Apart from the pictures, return every line of the listing exactly.

Data block:
↓

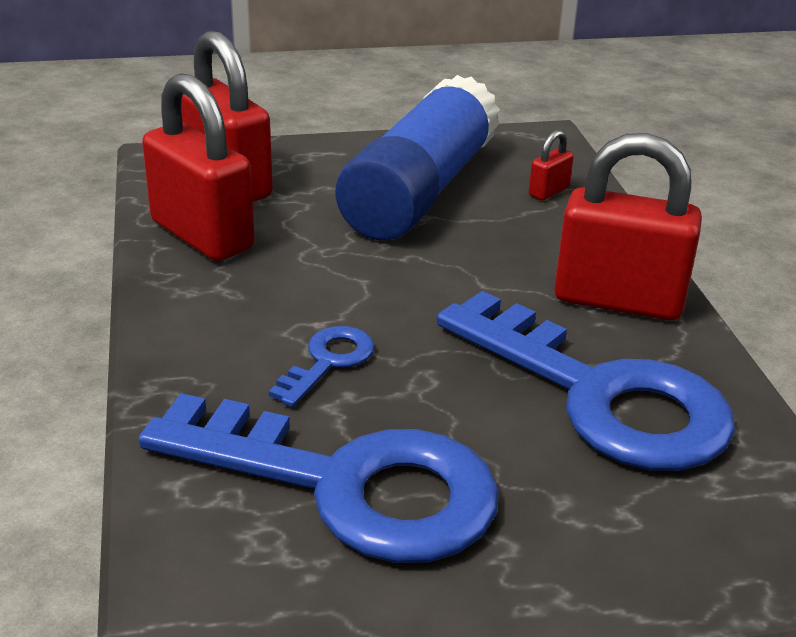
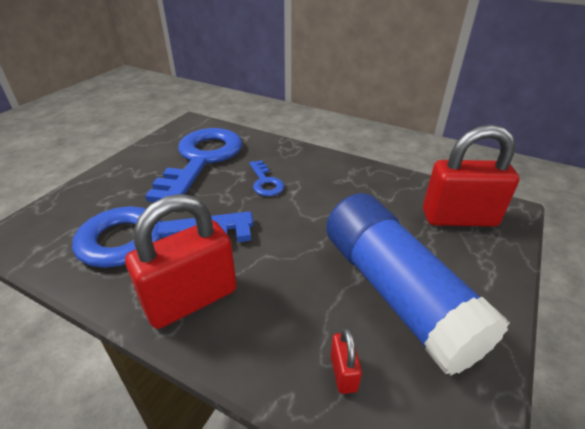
camera: 130 degrees right, 5 degrees up
(202, 235) = (400, 190): red padlock -> none
(348, 486) = (202, 160): blue key -> blue key turned 135 degrees clockwise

↑

Expected answer:
camera: 130 degrees right, 5 degrees up
(202, 235) = (400, 190): red padlock -> none
(348, 486) = (202, 160): blue key -> blue key turned 135 degrees clockwise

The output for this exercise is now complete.